> Exercise brief
When you transcribe the lines below, keep every word the same and leave the pictures behind.

> Supplied information
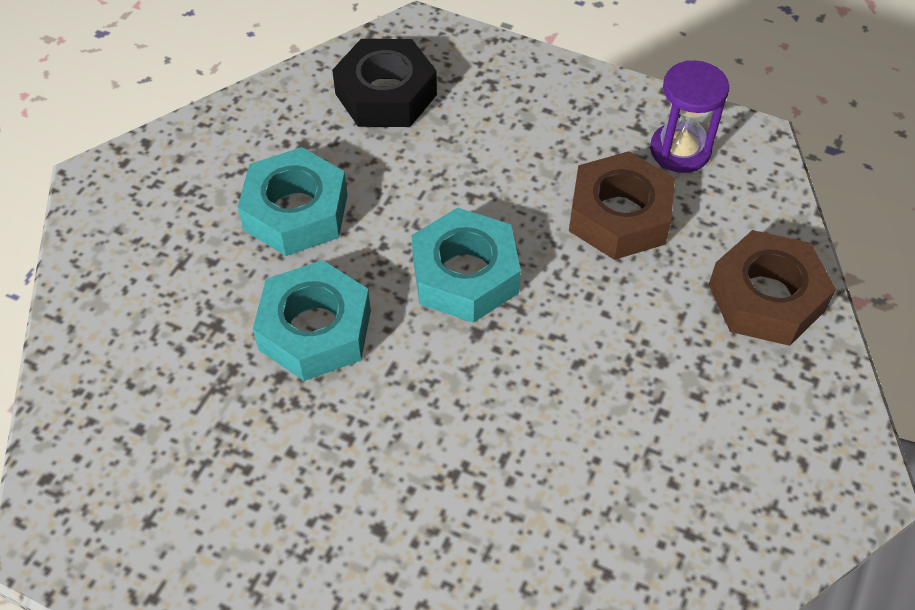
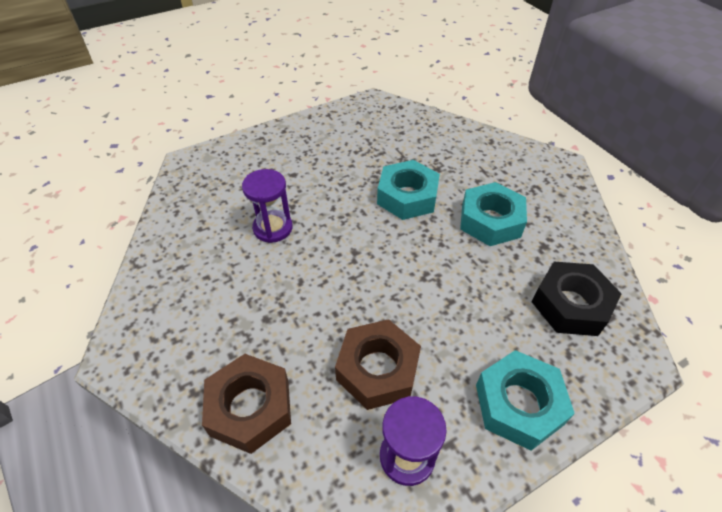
camera: 125 degrees right, 5 degrees down
(465, 275) = (394, 266): turquoise nut -> turquoise nut (518, 404)
(520, 466) = (273, 228): none -> purple hourglass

> Output
camera: 125 degrees right, 5 degrees down
(465, 275) = (394, 266): turquoise nut -> turquoise nut (518, 404)
(520, 466) = (273, 228): none -> purple hourglass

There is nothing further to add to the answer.